* _Data to use_:
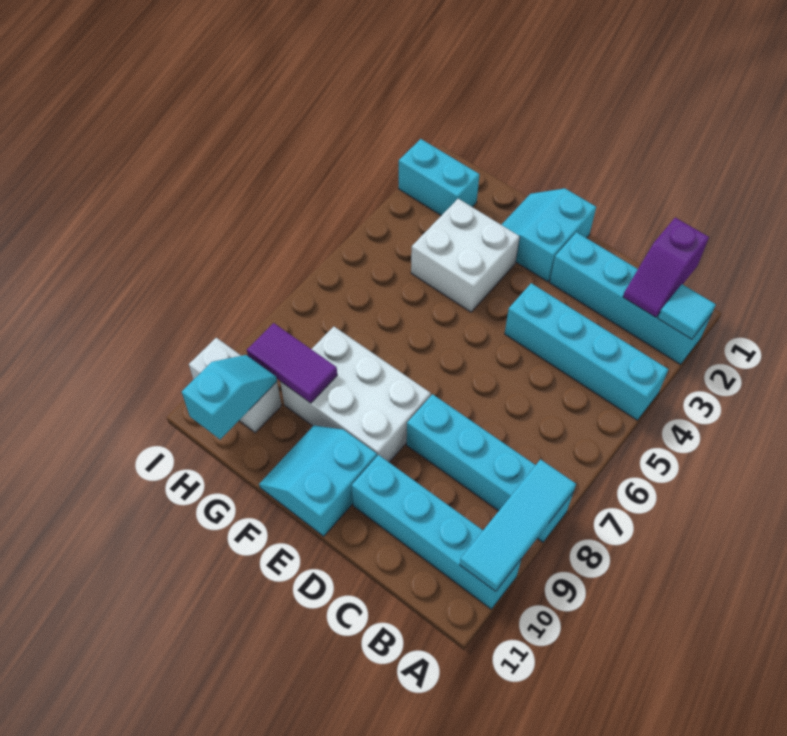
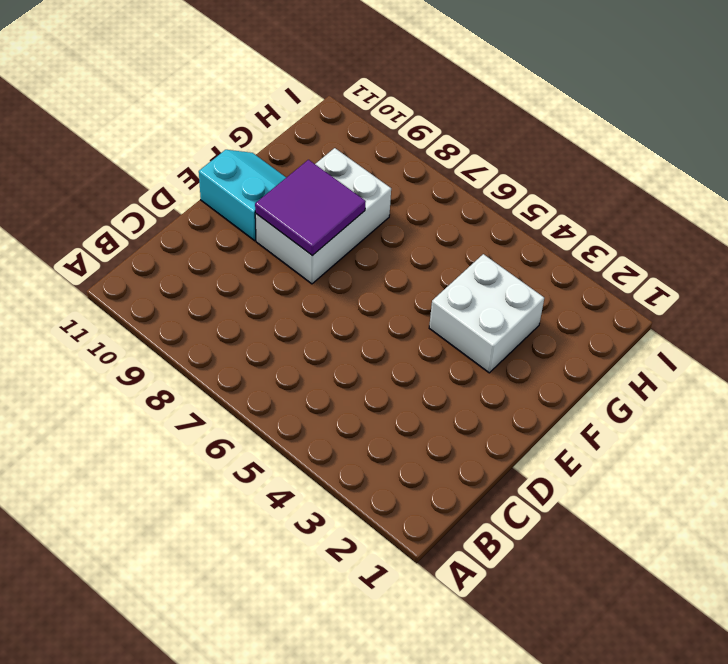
purple 2x2 tile [255,160,366,256] -> none
none -> cyan 1x4 brick [550,232,711,365]
none -> cyan 1x4 brick [505,283,668,420]
none -> cyan 1x4 brick [407,394,573,542]

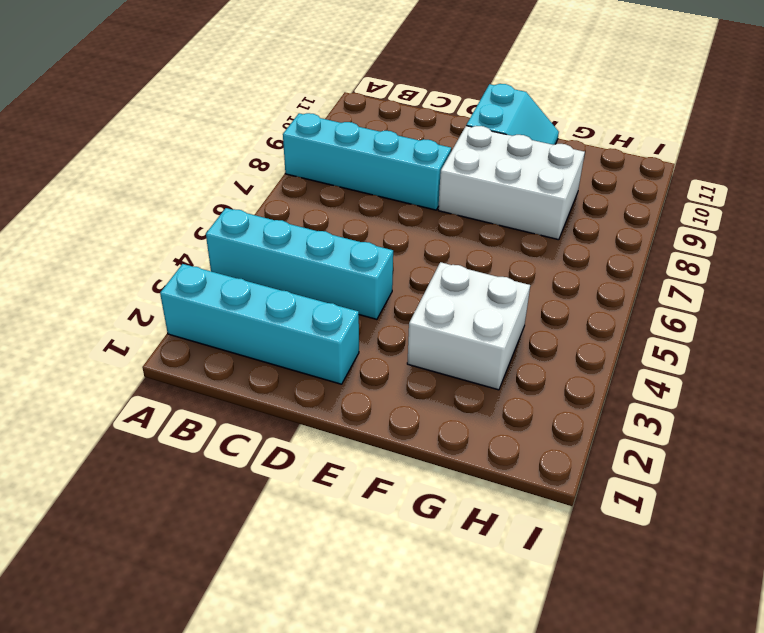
none -> cyan 1x4 brick [352,455,521,609]
none -> cyan 2x2 slope [502,188,596,282]
none -> cyan 1x2 brick [399,139,480,216]

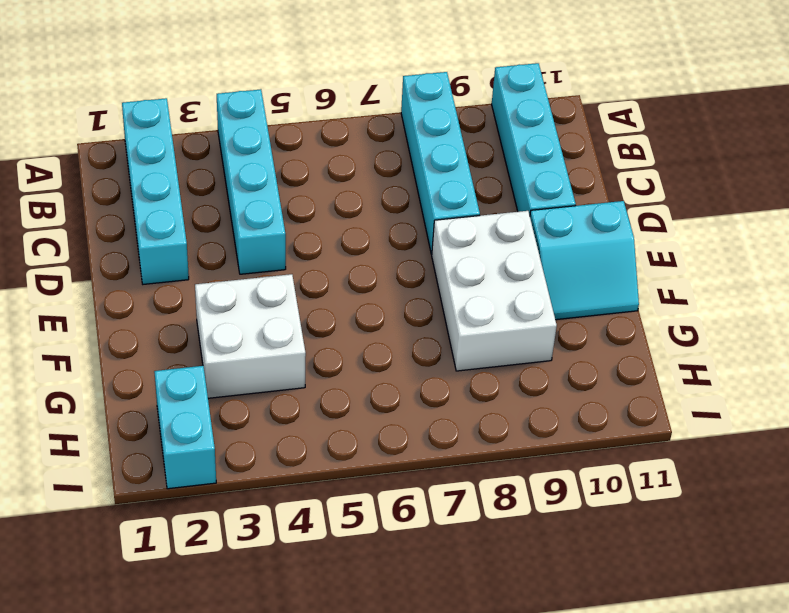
none -> cyan 2x2 slope [502,188,596,282]
none -> white 1x2 brick [189,338,282,433]
none -> cyan 1x1 tile [658,284,716,339]

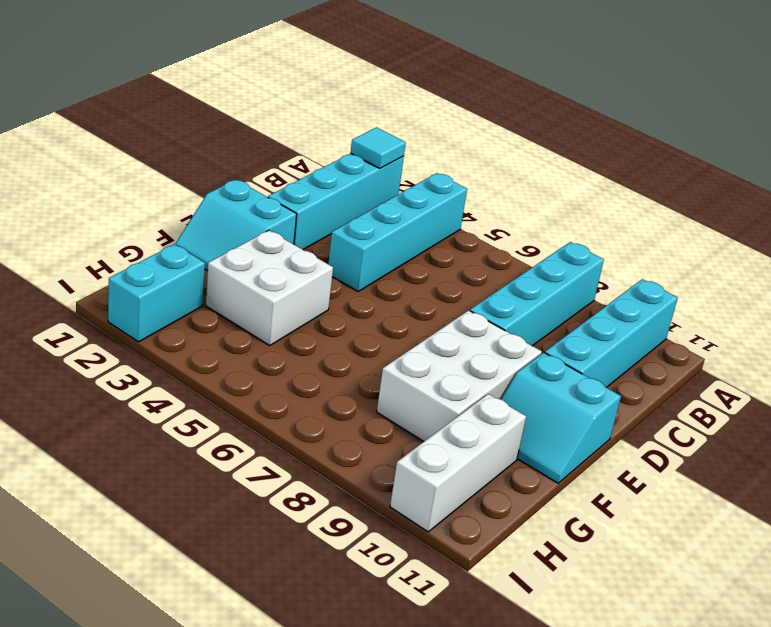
white 1x3 brick [390,394,526,532] -> white 1x2 brick [189,338,282,433]
none -> cyan 1x3 tile [460,459,576,591]
none -> purple 1x2 slope [623,218,709,317]
none -> purple 1x2 tile [247,323,337,403]

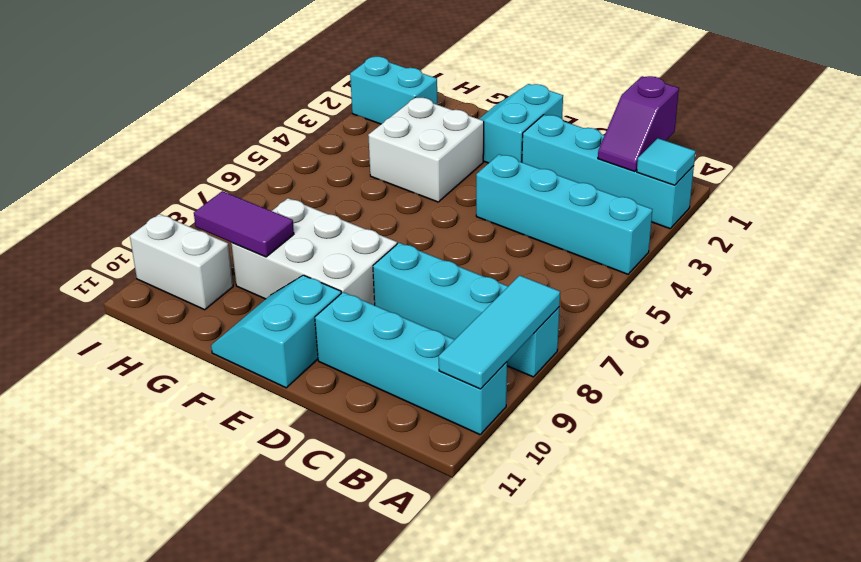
none -> cyan 1x2 slope [182,355,277,440]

* _Problem description_: Look through the entries for lines containing the word "white" and return each one.

* _Solution to this task_:
none -> white 1x2 brick [189,338,282,433]
white 1x3 brick [390,394,526,532] -> white 1x2 brick [189,338,282,433]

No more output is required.